◆ **MATERIALS PROVIDED**
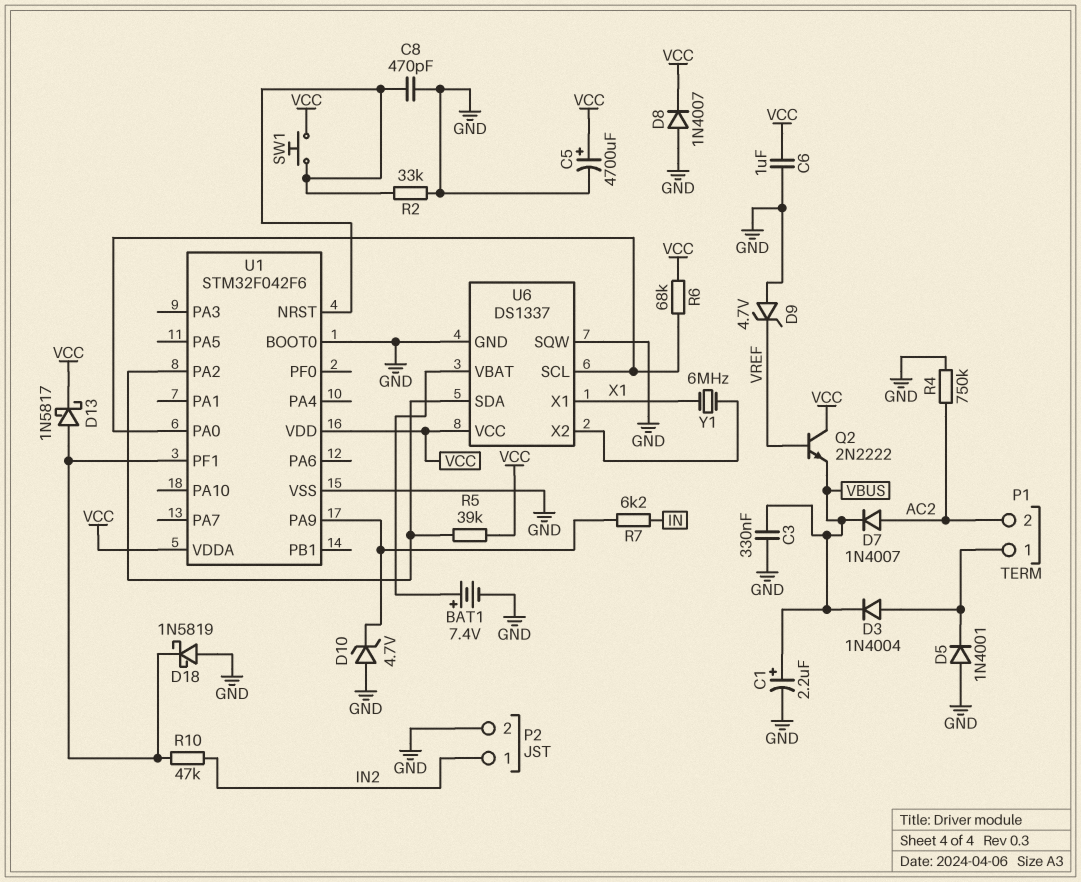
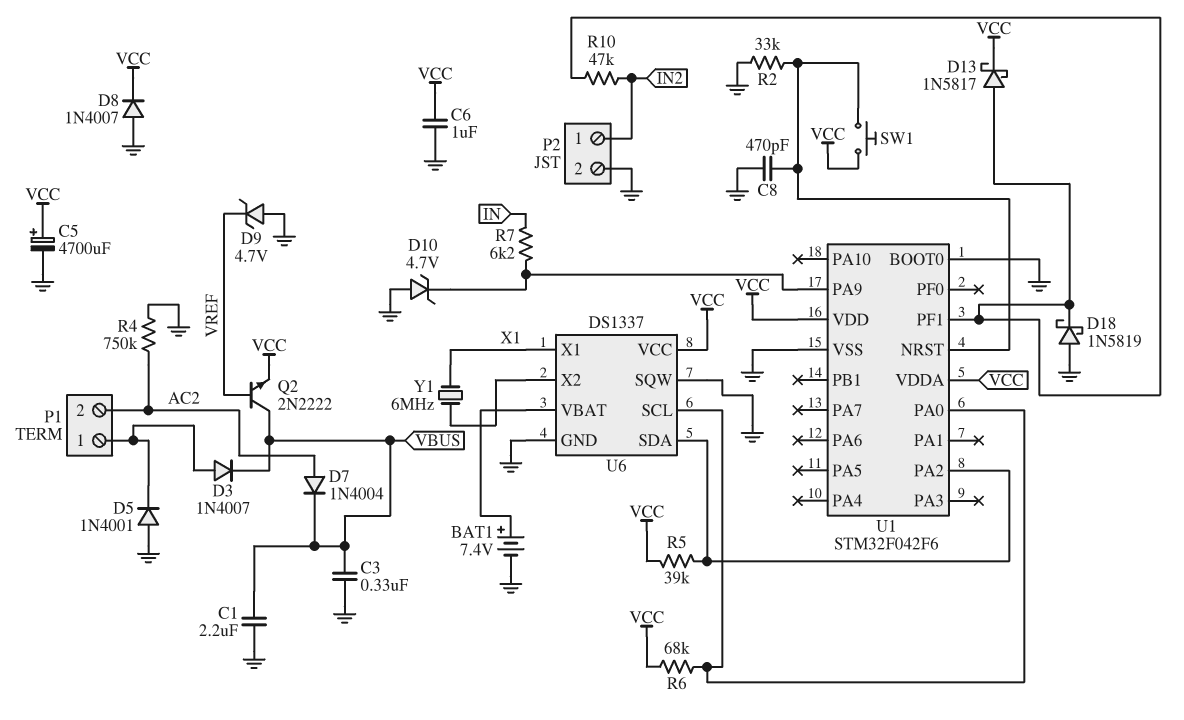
C1: 2.2uF (plus VBUS, minus GND) -> 2.2uF (GND, VBUS)
D3: diode 1N4004 (A P1/1, K VBUS) -> diode 1N4007 (A P1/1, K VBUS)
D7: diode 1N4007 (A AC2, K VBUS) -> diode 1N4004 (A AC2, K VBUS)
Q2: NPN 2N2222 (B VREF, C VCC, E VBUS) -> NPN 2N2222 (B VREF, C VBUS, E VCC)

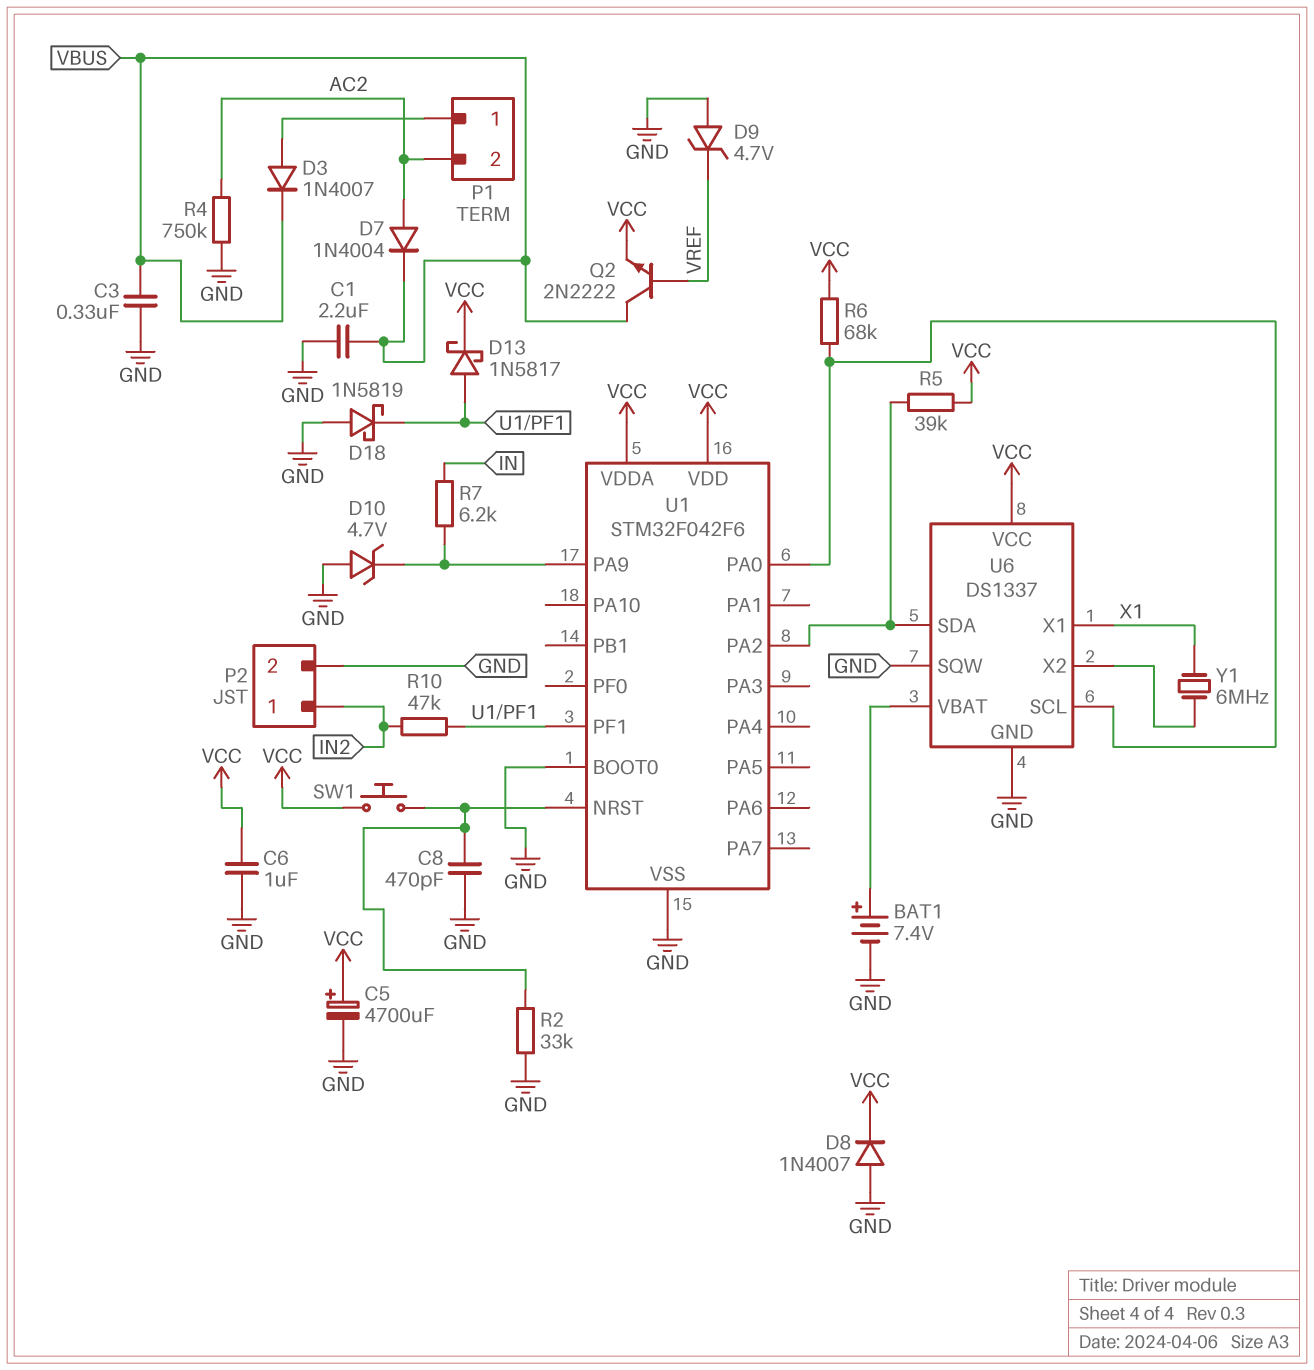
D5: diode 1N4001 (A GND, K P1/1) -> none

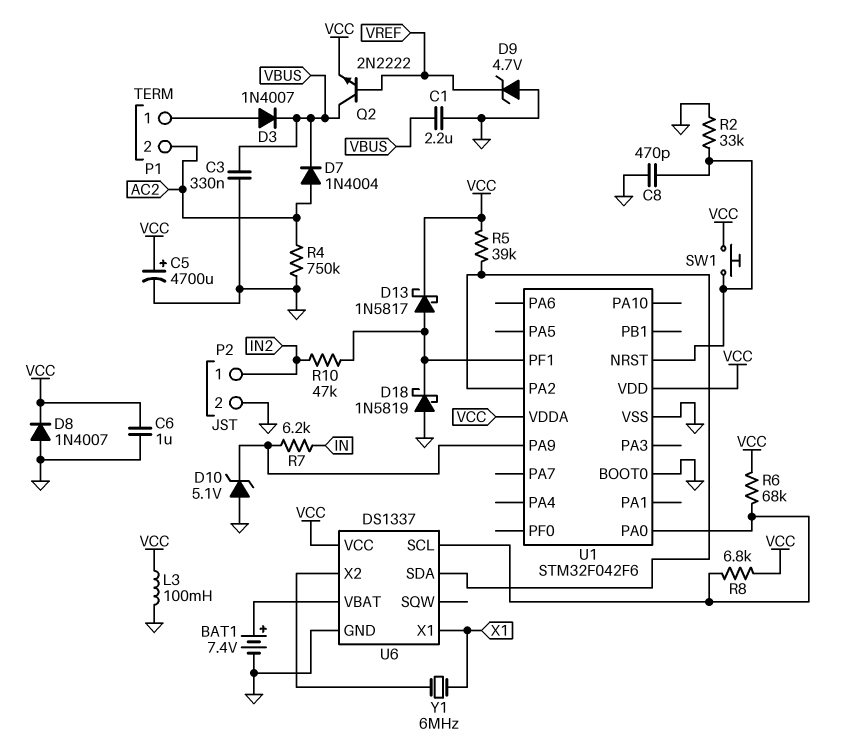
D10: zener 4.7V (A GND, K U1/PA9) -> zener 5.1V (A GND, K U1/PA9)
L3: none -> 100mH (GND, VCC)
R8: none -> 6.8k (U1/PA0, VCC)
U6 pin SQW: GND -> none

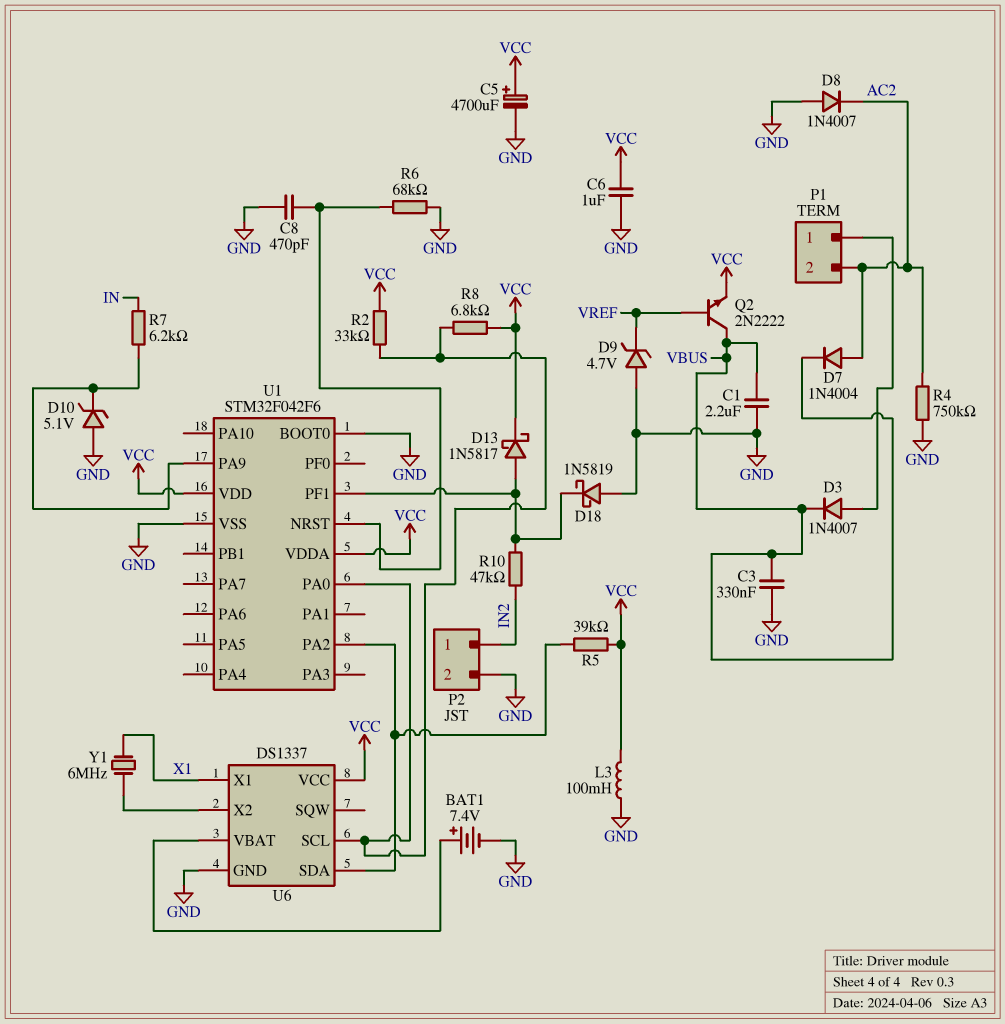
D8: diode 1N4007 (A GND, K VCC) -> diode 1N4007 (A GND, K AC2)
R2: 33k (GND, U1/NRST) -> 33k (U1/PA0, VCC)
R6: 68k (U1/PA0, VCC) -> 68k (GND, U1/NRST)
SW1: button (U1/NRST, VCC) -> none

◆ **ACTIVITY**
Check every line of the data, and copy the ones that contain "VBUS".

◆ **ANSWER FOR THIS EXERCISE**
C1: 2.2uF (plus VBUS, minus GND) -> 2.2uF (GND, VBUS)
D3: diode 1N4004 (A P1/1, K VBUS) -> diode 1N4007 (A P1/1, K VBUS)
D7: diode 1N4007 (A AC2, K VBUS) -> diode 1N4004 (A AC2, K VBUS)
Q2: NPN 2N2222 (B VREF, C VCC, E VBUS) -> NPN 2N2222 (B VREF, C VBUS, E VCC)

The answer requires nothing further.